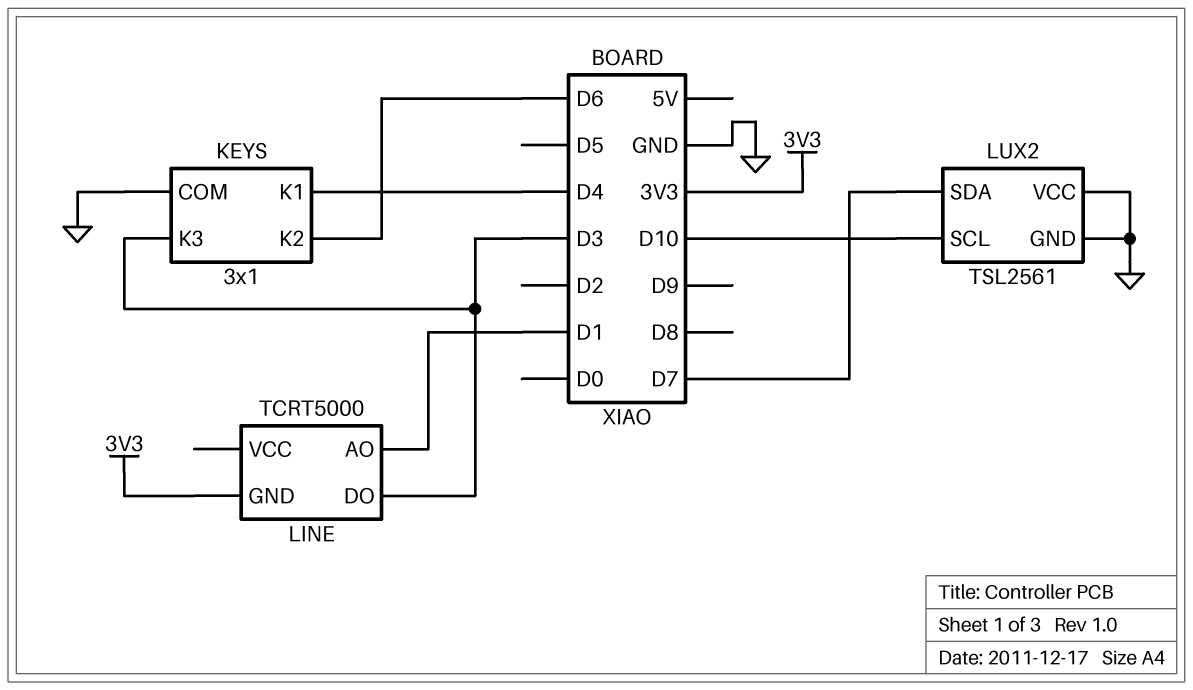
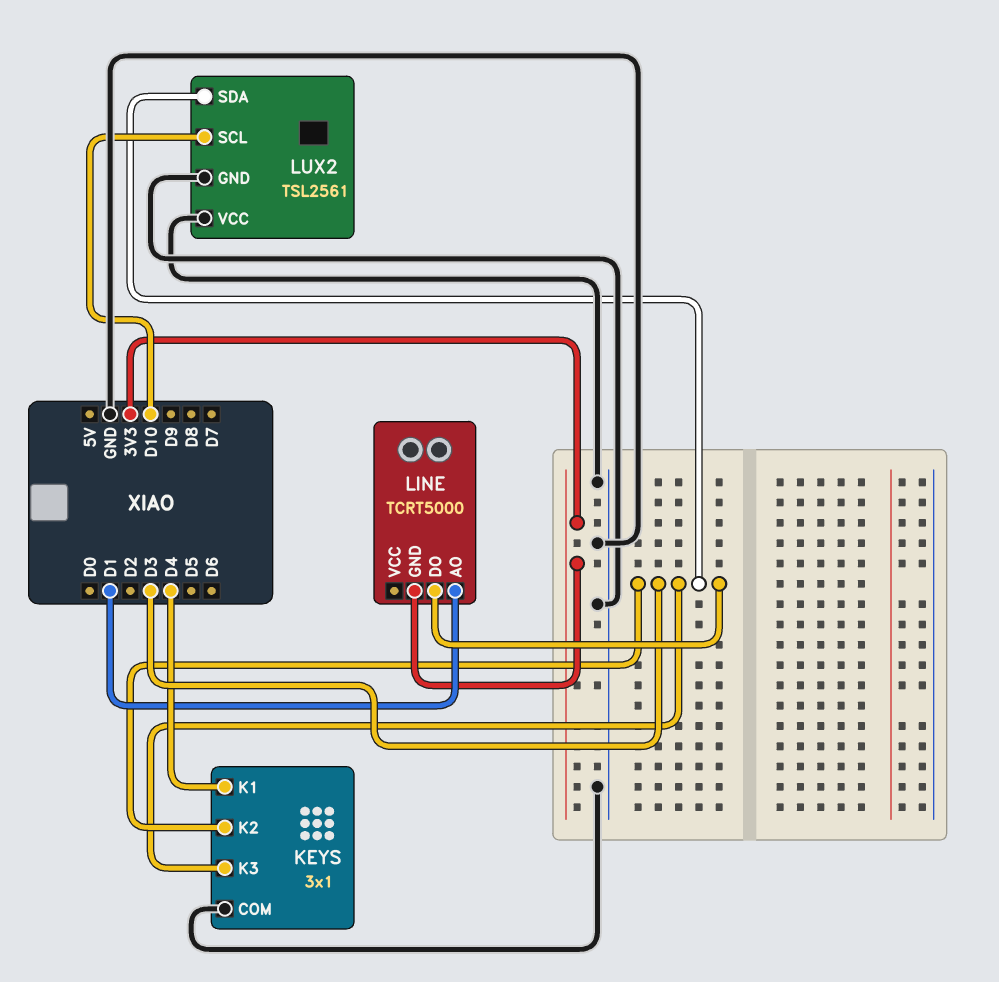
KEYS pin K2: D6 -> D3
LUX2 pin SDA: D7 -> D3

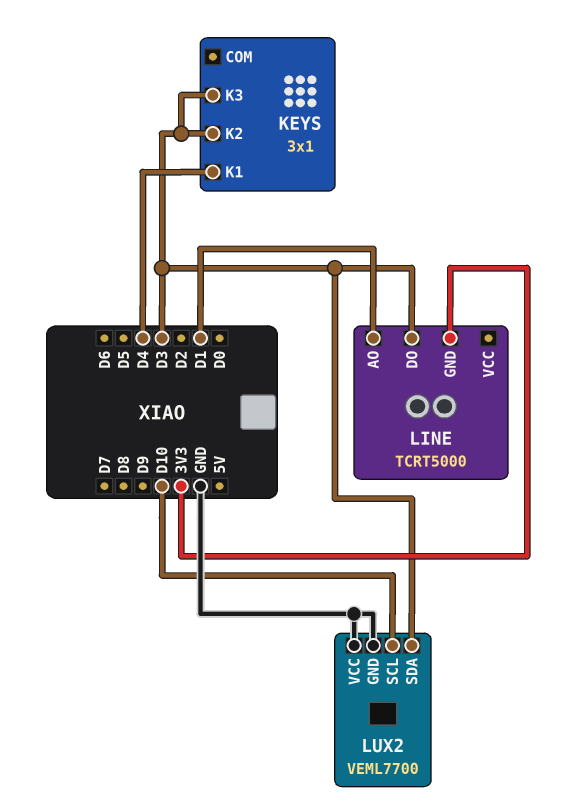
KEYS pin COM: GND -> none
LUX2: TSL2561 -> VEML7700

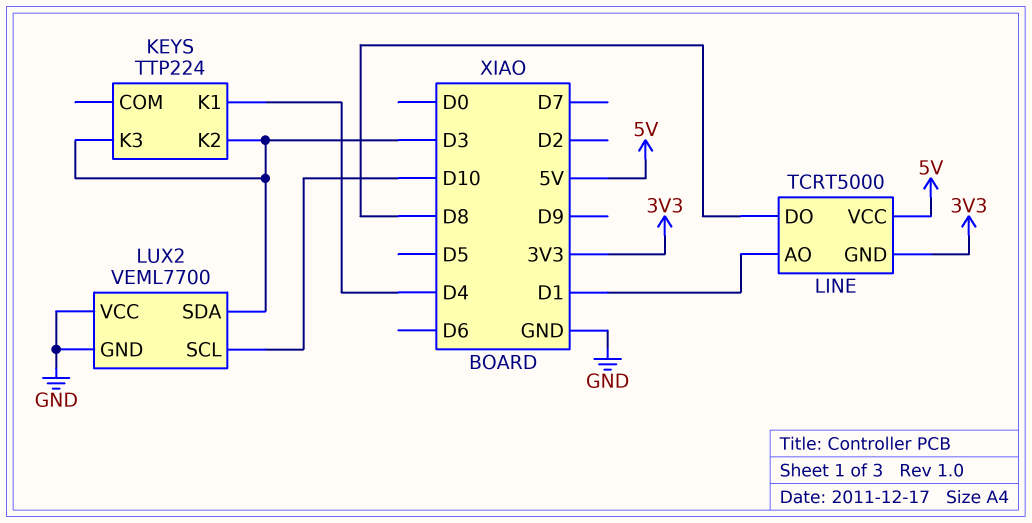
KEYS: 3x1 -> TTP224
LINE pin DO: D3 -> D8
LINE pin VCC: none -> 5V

+ + + + +

* _Problem requirements_
Return the lines above exactly; the images are not part of the copy.

* _Solution to the problem_
KEYS pin K2: D6 -> D3
LUX2 pin SDA: D7 -> D3

KEYS pin COM: GND -> none
LUX2: TSL2561 -> VEML7700

KEYS: 3x1 -> TTP224
LINE pin DO: D3 -> D8
LINE pin VCC: none -> 5V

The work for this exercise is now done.